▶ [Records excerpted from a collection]

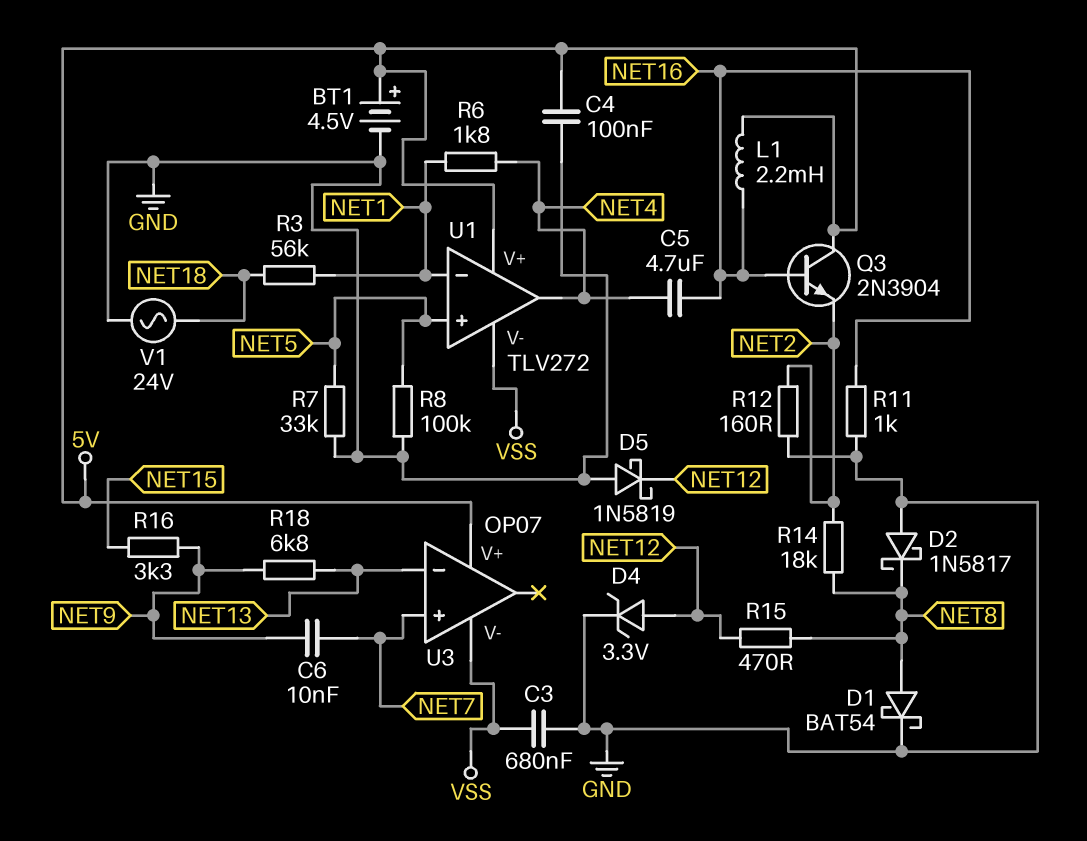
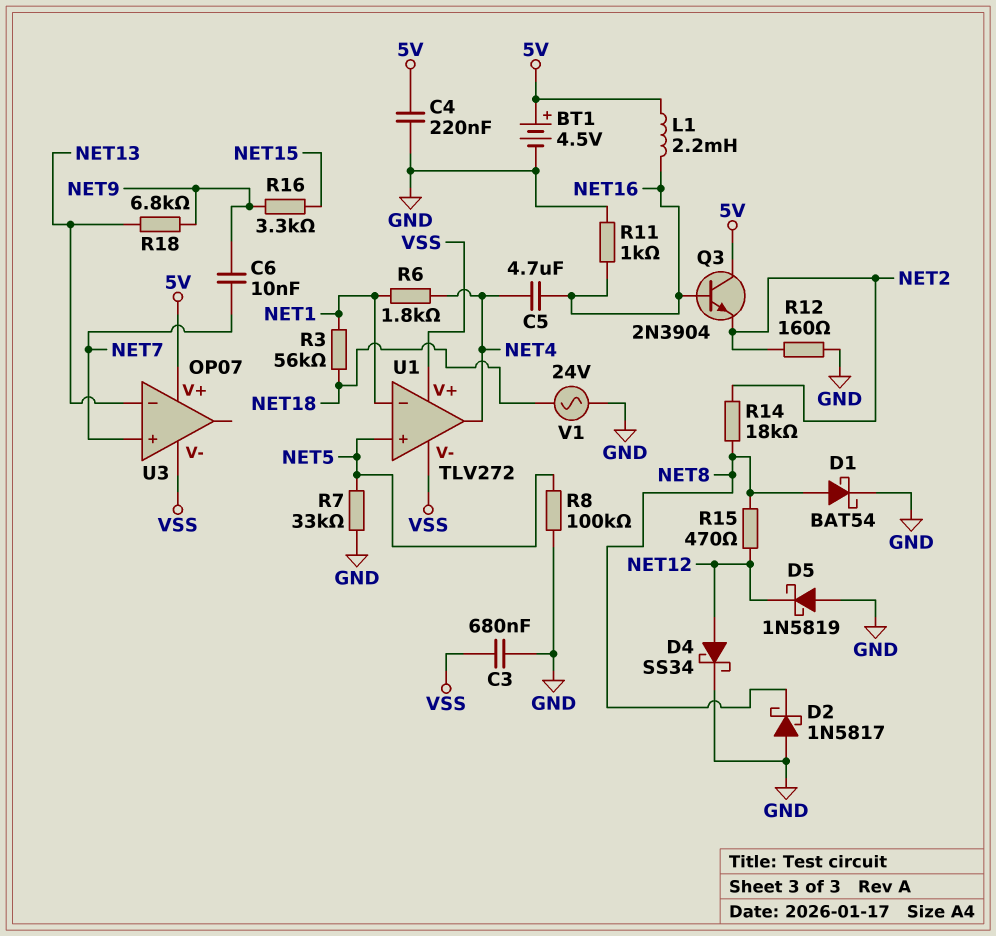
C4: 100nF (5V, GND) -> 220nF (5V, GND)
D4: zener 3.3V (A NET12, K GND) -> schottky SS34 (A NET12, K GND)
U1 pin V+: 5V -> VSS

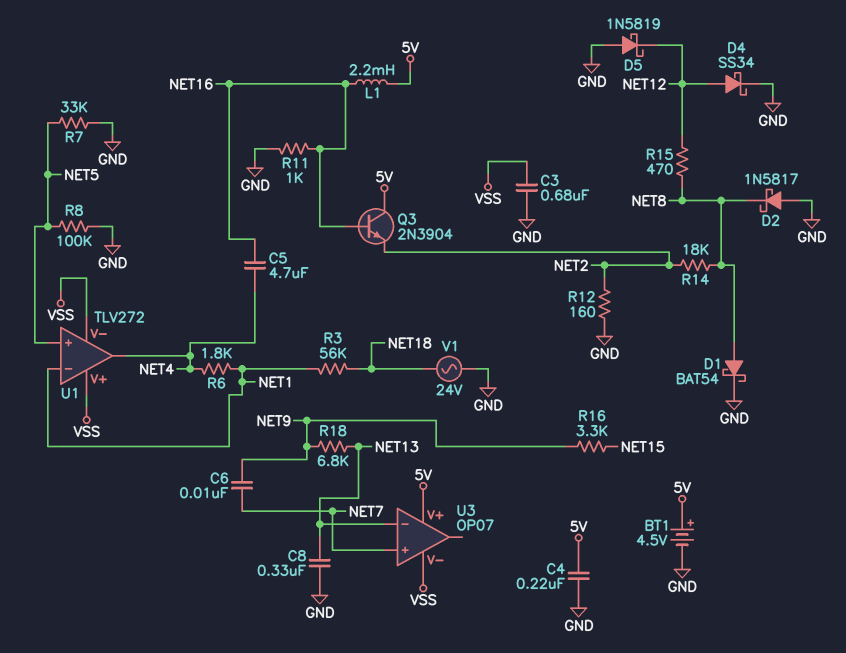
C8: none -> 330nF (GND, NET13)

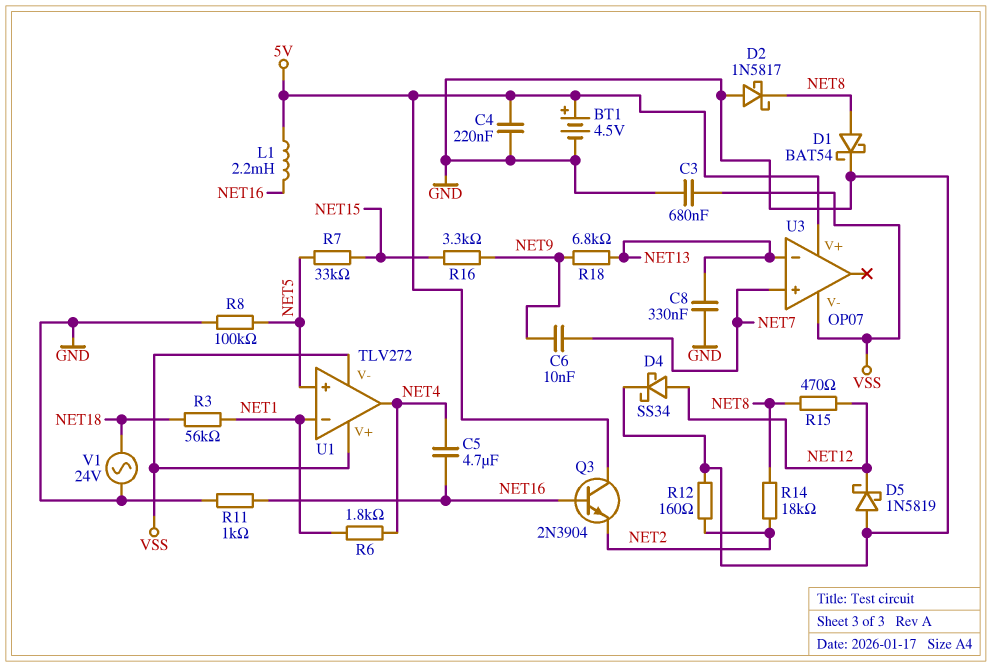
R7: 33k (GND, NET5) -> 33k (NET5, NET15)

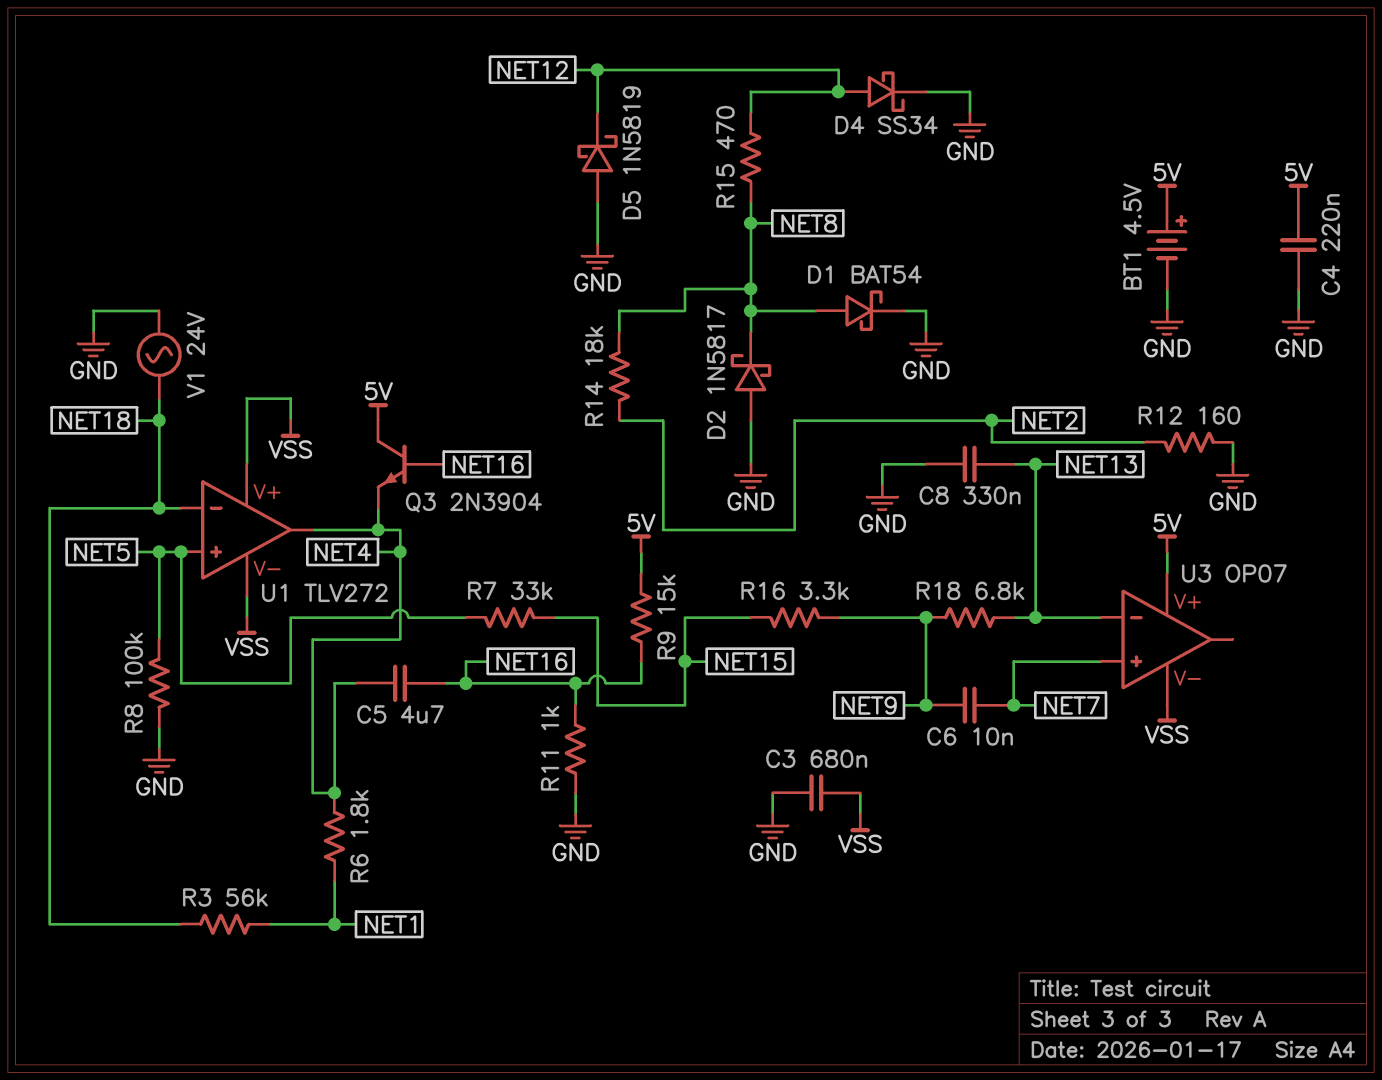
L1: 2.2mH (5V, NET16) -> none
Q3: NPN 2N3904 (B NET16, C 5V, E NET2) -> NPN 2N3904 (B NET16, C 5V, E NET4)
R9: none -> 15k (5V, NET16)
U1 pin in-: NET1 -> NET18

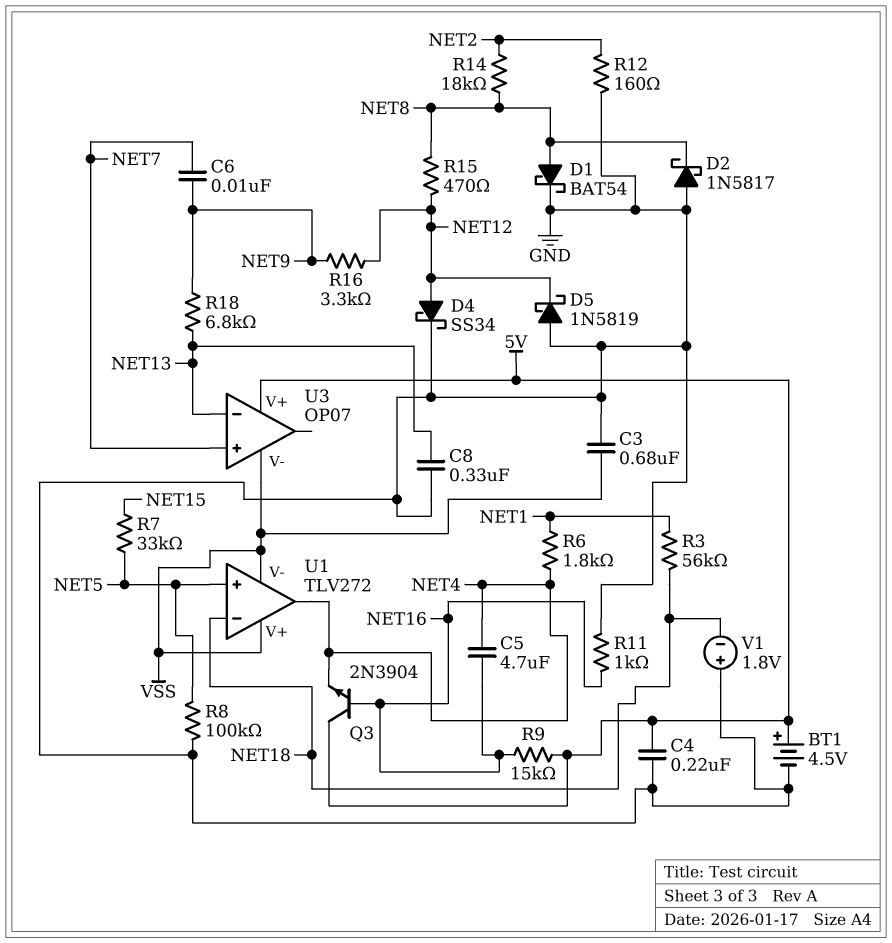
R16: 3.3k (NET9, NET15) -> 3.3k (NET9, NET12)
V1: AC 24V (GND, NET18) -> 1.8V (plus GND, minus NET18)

▶ [What is being asked] Skipping every picture, reproduce the records word for word.

▶ [Task solution]
C4: 100nF (5V, GND) -> 220nF (5V, GND)
D4: zener 3.3V (A NET12, K GND) -> schottky SS34 (A NET12, K GND)
U1 pin V+: 5V -> VSS

C8: none -> 330nF (GND, NET13)

R7: 33k (GND, NET5) -> 33k (NET5, NET15)

L1: 2.2mH (5V, NET16) -> none
Q3: NPN 2N3904 (B NET16, C 5V, E NET2) -> NPN 2N3904 (B NET16, C 5V, E NET4)
R9: none -> 15k (5V, NET16)
U1 pin in-: NET1 -> NET18

R16: 3.3k (NET9, NET15) -> 3.3k (NET9, NET12)
V1: AC 24V (GND, NET18) -> 1.8V (plus GND, minus NET18)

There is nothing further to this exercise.